- _What needs to be done_: Copy out all lines from the entries below in which "notebook" occurs.

- _Dataset records_:
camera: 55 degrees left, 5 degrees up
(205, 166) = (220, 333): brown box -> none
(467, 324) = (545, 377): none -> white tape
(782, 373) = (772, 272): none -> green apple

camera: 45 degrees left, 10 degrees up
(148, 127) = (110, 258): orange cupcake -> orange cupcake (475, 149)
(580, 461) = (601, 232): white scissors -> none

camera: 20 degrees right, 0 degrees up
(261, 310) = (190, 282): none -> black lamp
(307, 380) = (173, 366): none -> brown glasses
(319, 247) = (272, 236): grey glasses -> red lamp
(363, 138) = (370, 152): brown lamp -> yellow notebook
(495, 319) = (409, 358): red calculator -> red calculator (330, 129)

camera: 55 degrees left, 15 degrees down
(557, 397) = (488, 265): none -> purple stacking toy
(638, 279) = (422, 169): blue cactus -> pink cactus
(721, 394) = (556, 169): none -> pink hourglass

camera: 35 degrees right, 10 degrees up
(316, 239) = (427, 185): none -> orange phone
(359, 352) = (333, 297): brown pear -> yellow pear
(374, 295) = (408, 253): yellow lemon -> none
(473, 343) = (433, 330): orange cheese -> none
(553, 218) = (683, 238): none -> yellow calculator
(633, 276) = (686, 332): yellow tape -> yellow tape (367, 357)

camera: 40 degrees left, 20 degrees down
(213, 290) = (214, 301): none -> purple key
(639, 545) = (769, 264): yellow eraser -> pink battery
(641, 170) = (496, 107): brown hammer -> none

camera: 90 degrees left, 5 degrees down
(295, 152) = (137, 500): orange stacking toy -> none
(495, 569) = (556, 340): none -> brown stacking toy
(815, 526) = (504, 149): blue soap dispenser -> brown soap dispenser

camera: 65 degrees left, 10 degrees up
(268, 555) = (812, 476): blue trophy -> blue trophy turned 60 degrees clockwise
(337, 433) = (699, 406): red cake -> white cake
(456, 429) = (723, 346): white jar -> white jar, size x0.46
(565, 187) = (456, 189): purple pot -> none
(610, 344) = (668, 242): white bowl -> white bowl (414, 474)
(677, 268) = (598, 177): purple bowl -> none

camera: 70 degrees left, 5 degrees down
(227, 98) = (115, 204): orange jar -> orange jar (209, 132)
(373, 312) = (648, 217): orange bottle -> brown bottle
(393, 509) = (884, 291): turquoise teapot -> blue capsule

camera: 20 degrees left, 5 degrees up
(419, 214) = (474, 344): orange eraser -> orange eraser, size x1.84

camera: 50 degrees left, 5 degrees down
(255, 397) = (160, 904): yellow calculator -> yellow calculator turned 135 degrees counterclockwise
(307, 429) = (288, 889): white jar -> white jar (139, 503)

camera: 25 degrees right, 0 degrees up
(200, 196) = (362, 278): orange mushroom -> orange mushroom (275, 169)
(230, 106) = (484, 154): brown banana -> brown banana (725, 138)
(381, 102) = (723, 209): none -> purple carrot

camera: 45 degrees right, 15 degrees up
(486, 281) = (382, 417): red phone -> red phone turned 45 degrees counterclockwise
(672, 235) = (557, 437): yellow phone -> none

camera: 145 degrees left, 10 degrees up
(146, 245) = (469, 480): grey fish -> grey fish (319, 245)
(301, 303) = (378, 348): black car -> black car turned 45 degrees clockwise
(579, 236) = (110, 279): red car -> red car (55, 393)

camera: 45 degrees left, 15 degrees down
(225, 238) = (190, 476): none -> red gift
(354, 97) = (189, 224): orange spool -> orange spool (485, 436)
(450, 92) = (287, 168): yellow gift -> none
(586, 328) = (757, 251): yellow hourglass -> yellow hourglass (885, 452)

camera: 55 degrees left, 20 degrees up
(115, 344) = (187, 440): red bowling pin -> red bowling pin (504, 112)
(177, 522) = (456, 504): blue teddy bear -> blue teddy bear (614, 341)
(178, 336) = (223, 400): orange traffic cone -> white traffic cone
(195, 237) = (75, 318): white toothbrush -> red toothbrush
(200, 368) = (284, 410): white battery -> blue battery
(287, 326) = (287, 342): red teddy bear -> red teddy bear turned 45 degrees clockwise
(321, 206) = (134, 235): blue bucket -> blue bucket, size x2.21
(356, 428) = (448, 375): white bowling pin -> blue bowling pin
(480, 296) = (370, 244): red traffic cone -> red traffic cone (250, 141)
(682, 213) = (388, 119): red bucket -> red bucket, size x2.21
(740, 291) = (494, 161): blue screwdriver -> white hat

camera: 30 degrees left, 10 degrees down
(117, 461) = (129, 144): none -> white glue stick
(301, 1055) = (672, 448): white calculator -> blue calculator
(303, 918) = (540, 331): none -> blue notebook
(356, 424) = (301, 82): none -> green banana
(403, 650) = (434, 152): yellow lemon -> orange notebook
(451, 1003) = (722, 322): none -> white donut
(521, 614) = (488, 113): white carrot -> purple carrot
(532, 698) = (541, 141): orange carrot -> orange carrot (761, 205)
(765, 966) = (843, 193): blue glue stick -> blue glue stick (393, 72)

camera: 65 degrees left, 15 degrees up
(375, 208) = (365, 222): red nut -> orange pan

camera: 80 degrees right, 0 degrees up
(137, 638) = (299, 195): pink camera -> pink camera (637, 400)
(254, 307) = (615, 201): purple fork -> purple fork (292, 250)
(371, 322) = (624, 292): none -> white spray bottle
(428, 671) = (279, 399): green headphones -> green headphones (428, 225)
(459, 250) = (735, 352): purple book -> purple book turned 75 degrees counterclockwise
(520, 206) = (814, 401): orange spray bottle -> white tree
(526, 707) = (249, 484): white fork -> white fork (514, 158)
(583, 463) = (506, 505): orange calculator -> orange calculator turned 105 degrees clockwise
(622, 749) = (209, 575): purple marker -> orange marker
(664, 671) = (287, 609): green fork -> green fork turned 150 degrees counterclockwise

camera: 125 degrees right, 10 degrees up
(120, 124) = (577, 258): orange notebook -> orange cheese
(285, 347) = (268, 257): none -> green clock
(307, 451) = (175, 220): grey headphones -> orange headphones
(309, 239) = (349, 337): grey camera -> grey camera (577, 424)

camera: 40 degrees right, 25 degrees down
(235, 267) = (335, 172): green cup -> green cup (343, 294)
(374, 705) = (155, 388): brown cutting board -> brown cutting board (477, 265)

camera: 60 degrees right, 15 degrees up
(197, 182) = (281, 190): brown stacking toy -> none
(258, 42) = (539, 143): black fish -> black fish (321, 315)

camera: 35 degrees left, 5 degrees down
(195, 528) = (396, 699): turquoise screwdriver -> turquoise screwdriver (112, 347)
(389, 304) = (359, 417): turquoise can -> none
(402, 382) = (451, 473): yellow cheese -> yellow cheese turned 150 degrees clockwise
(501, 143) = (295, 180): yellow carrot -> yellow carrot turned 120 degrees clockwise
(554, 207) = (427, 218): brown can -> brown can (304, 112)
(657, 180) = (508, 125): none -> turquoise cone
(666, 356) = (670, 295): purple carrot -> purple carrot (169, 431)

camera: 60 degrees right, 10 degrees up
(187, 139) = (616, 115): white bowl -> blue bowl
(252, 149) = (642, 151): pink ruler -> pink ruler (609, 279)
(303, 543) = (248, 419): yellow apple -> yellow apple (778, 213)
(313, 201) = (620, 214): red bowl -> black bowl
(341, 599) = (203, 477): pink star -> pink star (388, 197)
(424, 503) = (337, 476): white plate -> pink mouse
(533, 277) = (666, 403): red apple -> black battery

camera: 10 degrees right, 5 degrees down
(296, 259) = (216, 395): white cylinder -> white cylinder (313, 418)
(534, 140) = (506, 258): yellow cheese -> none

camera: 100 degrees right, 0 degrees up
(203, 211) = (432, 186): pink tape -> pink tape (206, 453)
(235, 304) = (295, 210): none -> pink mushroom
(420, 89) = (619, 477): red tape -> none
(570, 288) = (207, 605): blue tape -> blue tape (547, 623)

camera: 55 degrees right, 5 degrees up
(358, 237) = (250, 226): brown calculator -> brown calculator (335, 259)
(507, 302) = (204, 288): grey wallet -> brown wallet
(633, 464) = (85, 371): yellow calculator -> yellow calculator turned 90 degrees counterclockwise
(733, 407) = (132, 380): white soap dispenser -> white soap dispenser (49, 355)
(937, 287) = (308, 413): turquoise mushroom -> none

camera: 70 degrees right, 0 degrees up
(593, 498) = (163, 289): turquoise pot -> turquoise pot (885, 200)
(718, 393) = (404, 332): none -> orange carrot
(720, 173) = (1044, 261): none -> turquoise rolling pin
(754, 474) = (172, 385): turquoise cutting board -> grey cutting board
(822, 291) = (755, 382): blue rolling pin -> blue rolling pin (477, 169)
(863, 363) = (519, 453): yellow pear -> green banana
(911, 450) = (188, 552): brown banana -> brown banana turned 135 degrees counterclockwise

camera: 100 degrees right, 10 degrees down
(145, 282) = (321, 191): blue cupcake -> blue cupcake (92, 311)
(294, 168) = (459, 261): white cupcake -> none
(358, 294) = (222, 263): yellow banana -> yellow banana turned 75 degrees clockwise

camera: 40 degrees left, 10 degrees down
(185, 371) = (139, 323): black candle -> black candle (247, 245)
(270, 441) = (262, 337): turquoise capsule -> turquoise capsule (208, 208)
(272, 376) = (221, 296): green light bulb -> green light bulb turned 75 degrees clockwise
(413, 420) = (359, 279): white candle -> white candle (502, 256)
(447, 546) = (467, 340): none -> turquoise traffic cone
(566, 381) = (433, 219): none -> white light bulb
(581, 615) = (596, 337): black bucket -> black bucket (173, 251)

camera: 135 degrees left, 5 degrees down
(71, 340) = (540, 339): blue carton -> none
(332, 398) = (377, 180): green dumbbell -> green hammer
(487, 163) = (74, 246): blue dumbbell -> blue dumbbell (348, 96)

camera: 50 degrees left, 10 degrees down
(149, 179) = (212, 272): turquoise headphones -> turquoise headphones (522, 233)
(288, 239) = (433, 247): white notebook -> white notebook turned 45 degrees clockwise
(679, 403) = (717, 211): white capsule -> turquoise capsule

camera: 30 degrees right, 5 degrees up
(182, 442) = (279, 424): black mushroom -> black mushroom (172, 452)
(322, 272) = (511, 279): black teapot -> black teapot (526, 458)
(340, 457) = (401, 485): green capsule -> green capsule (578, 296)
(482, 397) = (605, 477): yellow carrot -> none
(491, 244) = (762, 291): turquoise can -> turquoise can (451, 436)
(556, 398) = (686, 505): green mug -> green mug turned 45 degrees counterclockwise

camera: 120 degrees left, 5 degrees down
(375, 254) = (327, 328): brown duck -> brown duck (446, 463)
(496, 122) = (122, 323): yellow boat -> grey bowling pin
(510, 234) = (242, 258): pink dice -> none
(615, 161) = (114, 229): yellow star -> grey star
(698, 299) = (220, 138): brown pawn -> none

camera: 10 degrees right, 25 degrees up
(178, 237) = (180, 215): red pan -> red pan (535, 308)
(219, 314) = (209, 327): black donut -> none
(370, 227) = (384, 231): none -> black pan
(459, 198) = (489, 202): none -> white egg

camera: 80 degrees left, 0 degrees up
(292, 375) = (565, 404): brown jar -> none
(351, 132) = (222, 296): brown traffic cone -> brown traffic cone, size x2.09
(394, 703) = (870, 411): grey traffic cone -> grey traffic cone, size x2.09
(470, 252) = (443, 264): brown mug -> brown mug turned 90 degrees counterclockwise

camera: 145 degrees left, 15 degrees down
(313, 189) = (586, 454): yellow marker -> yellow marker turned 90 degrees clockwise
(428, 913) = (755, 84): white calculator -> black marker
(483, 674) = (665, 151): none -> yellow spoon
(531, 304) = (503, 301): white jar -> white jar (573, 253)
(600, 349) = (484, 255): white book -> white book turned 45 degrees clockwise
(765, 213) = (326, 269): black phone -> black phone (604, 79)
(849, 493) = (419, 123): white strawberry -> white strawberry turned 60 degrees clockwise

- _Your response_:
(363, 138) = (370, 152): brown lamp -> yellow notebook
(303, 918) = (540, 331): none -> blue notebook
(403, 650) = (434, 152): yellow lemon -> orange notebook
(120, 124) = (577, 258): orange notebook -> orange cheese
(288, 239) = (433, 247): white notebook -> white notebook turned 45 degrees clockwise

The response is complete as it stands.